» Task brief: With the pictures excluded, retype the records that follow exactly.

Revision tracking records:

----------

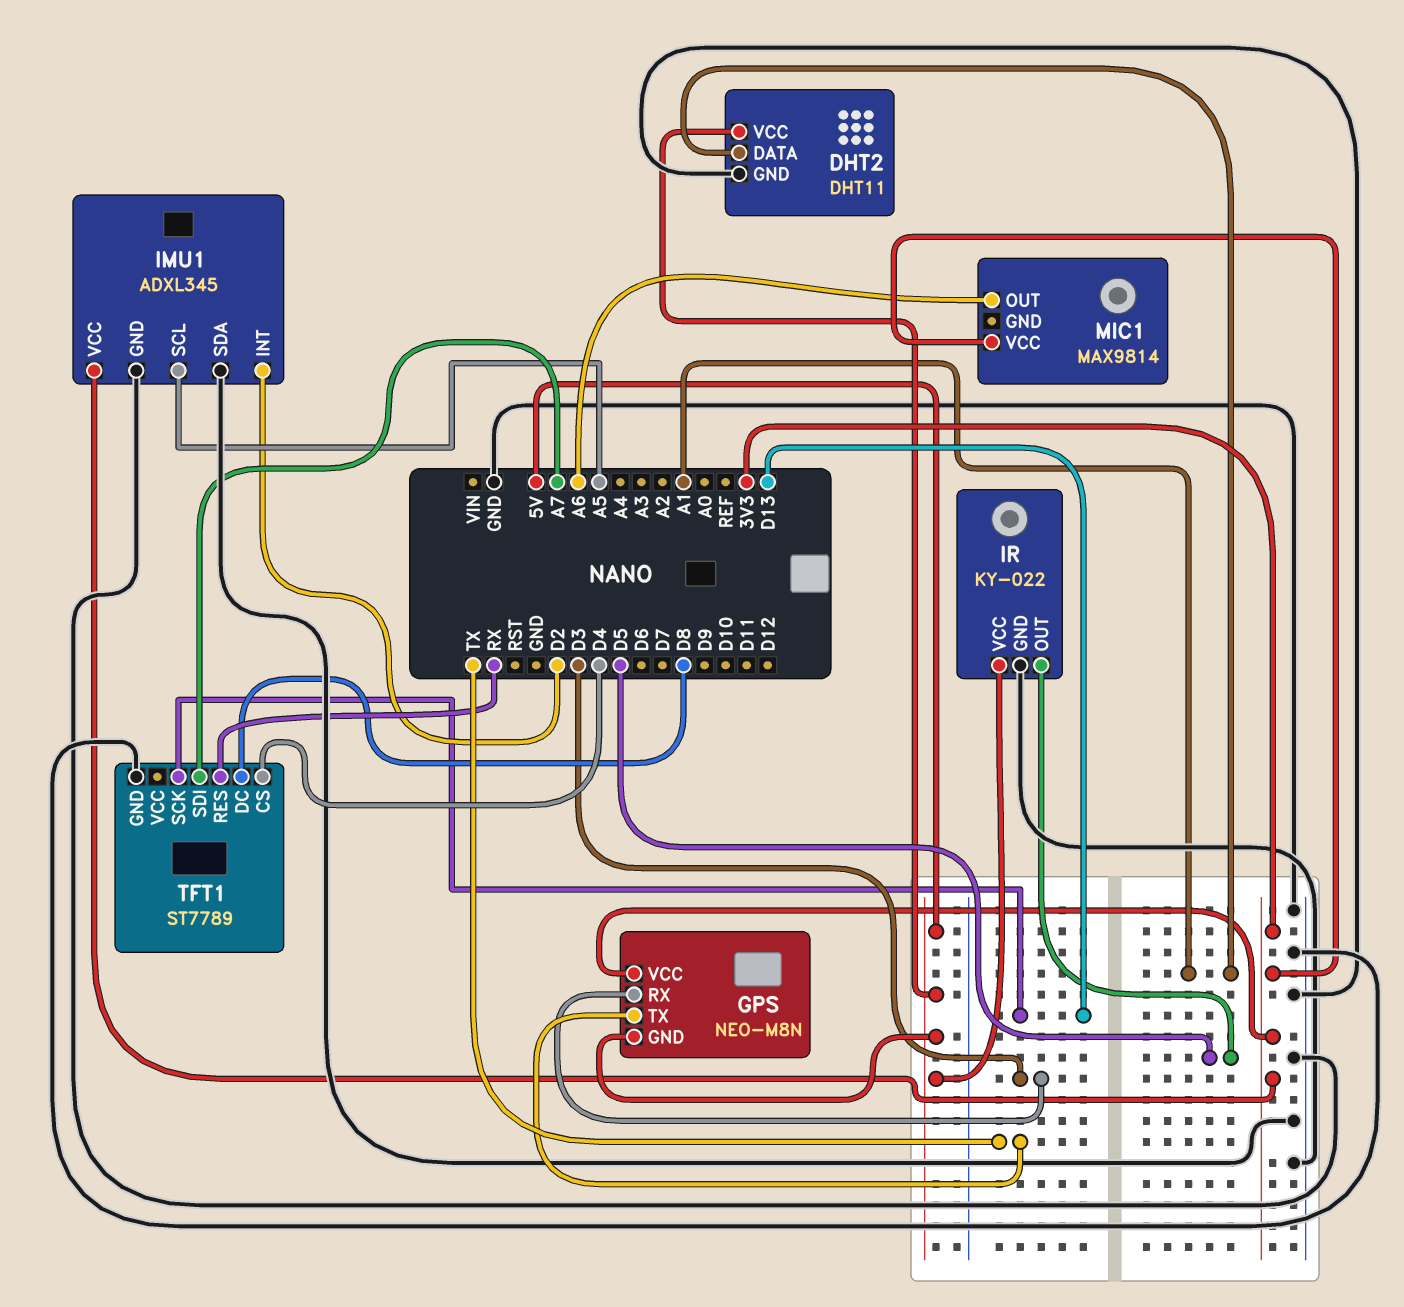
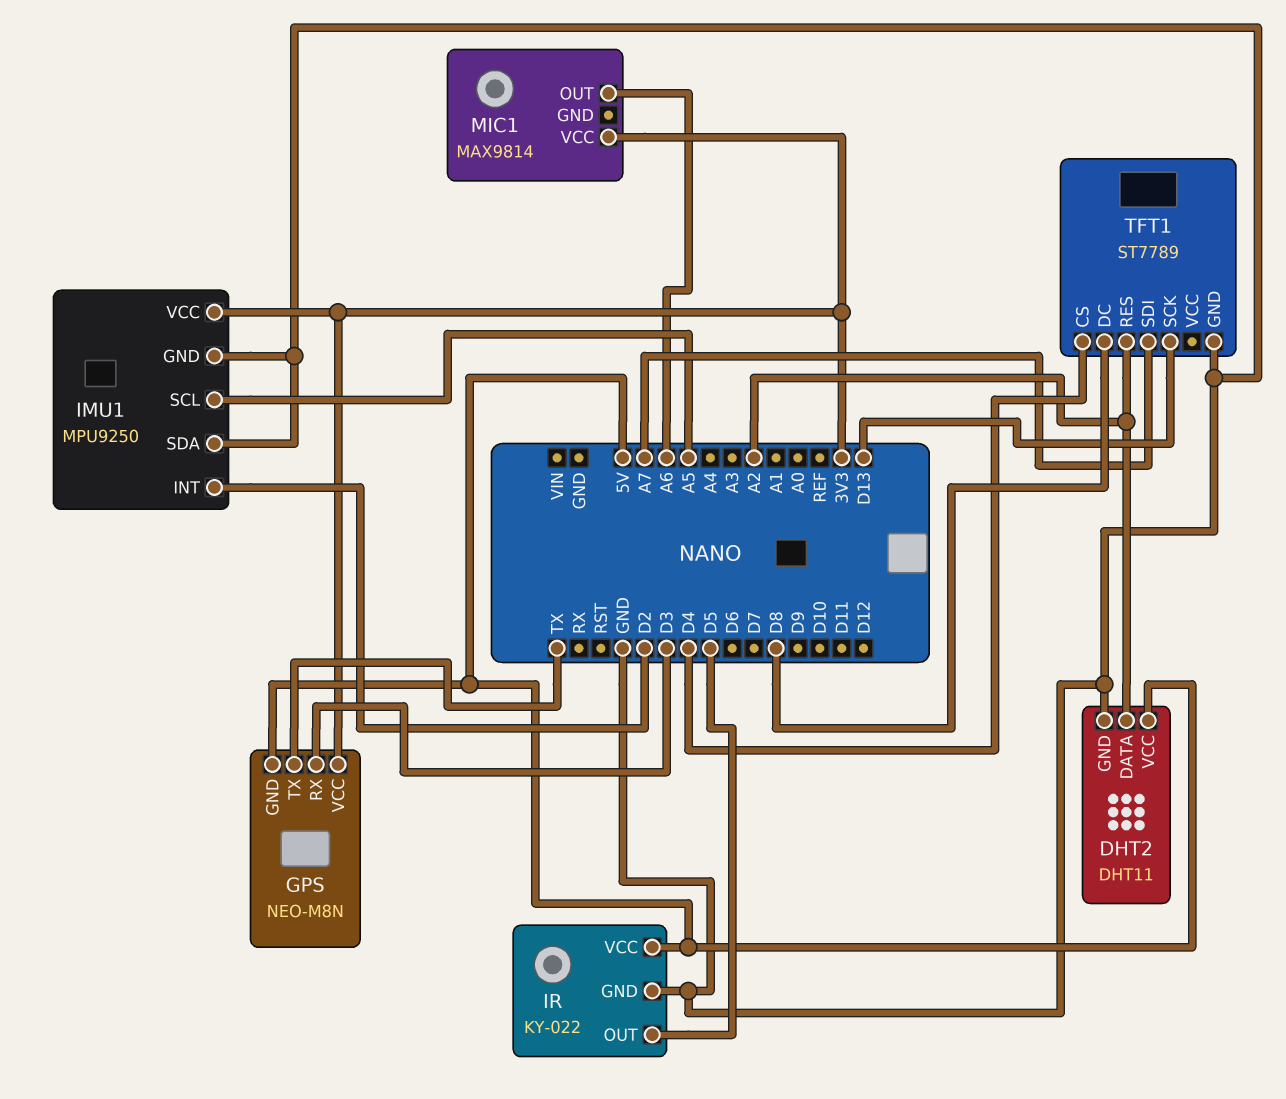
DHT2 pin DATA: A1 -> A2
IMU1: ADXL345 -> MPU9250
TFT1 pin RES: RX -> A2

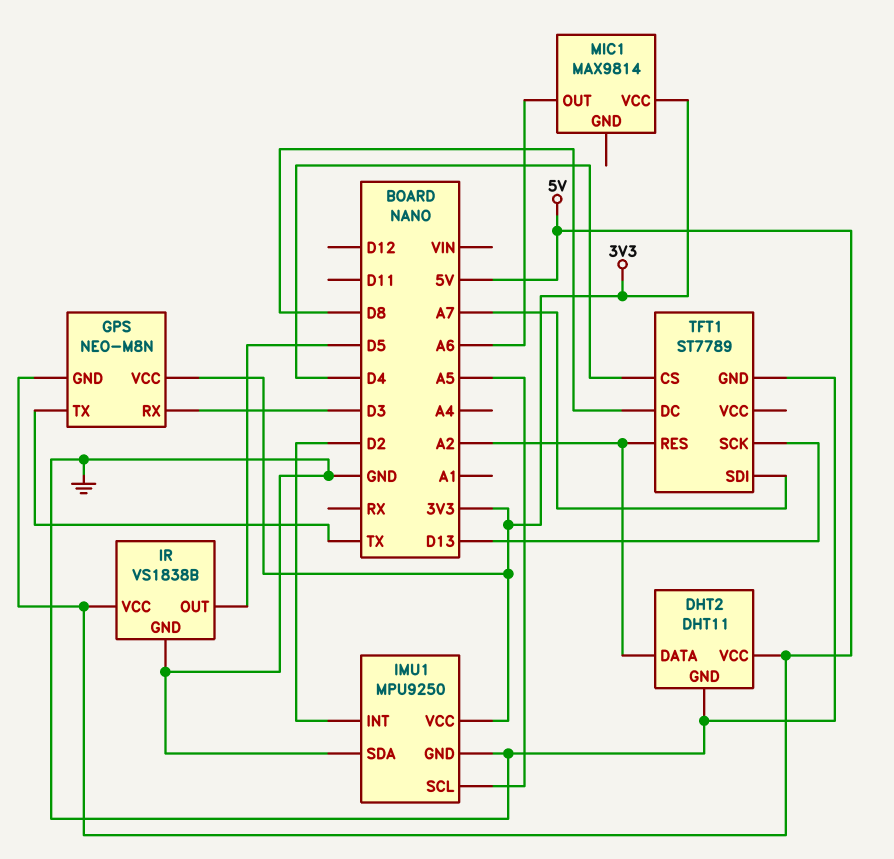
IR: KY-022 -> VS1838B

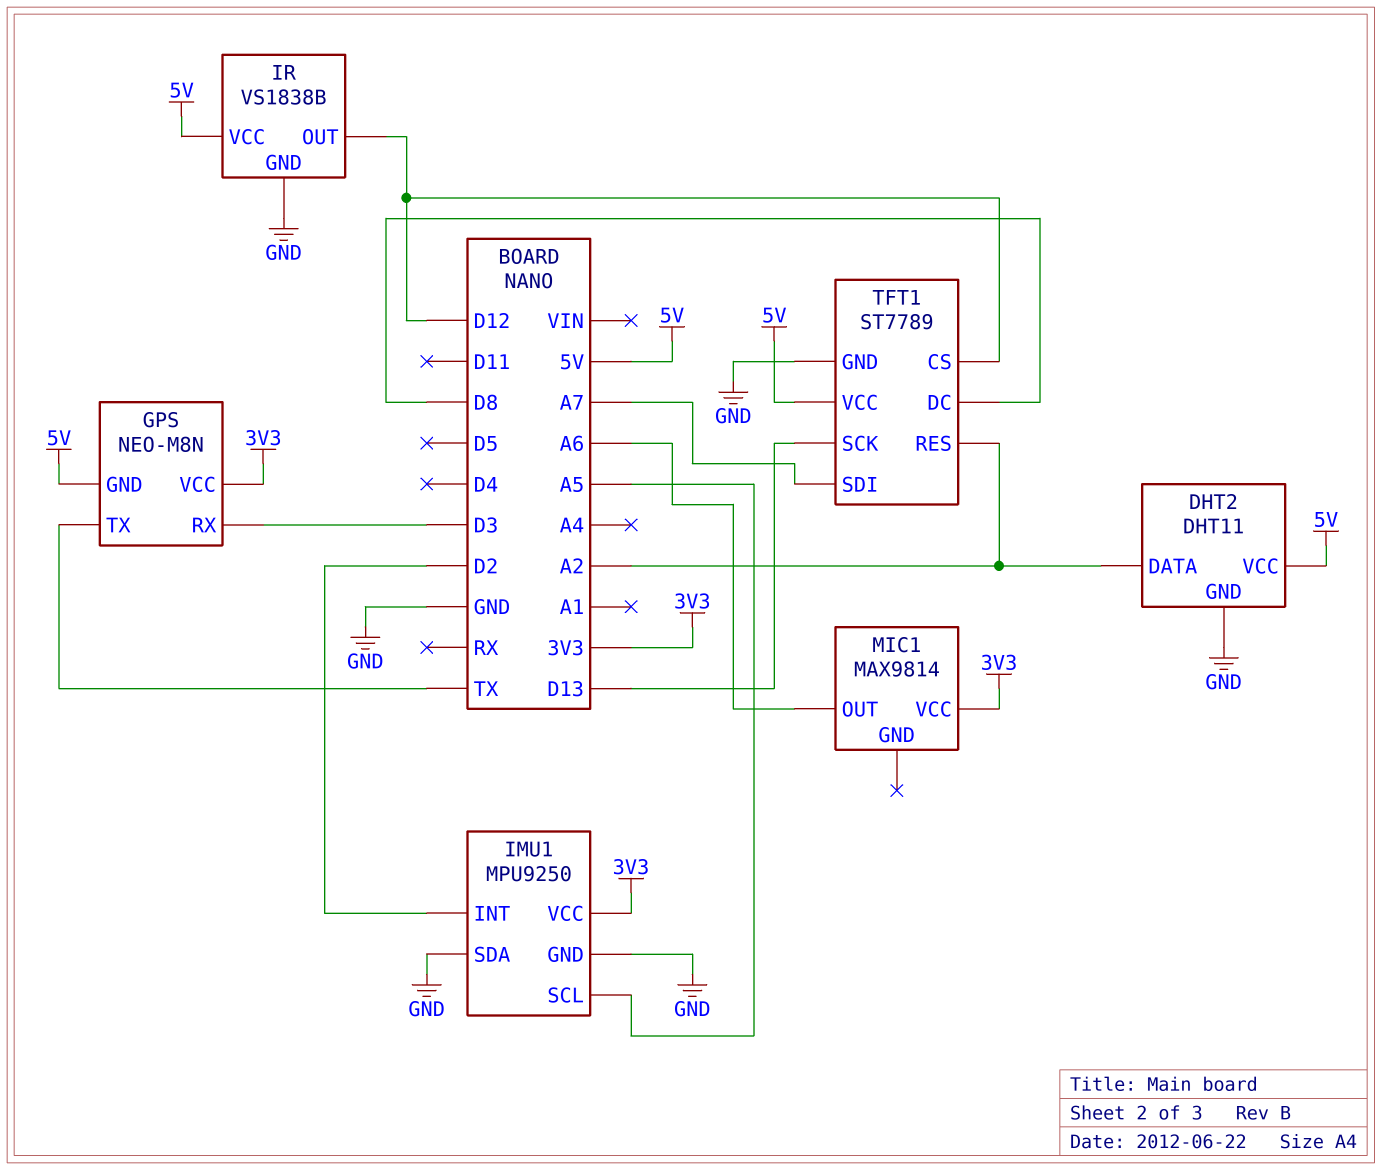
IR pin OUT: D5 -> D12
TFT1 pin CS: D4 -> D12
TFT1 pin VCC: none -> 5V

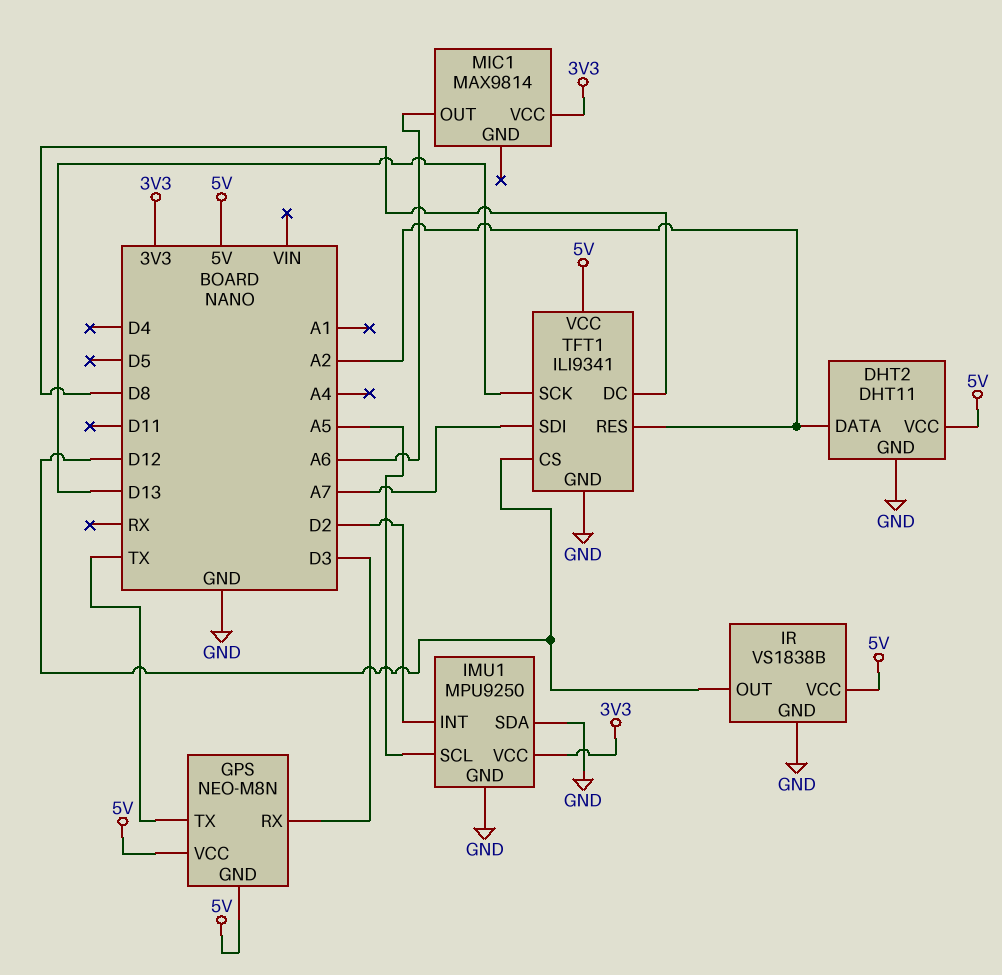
GPS pin VCC: 3V3 -> 5V
TFT1: ST7789 -> ILI9341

----------

» Output below:
DHT2 pin DATA: A1 -> A2
IMU1: ADXL345 -> MPU9250
TFT1 pin RES: RX -> A2

IR: KY-022 -> VS1838B

IR pin OUT: D5 -> D12
TFT1 pin CS: D4 -> D12
TFT1 pin VCC: none -> 5V

GPS pin VCC: 3V3 -> 5V
TFT1: ST7789 -> ILI9341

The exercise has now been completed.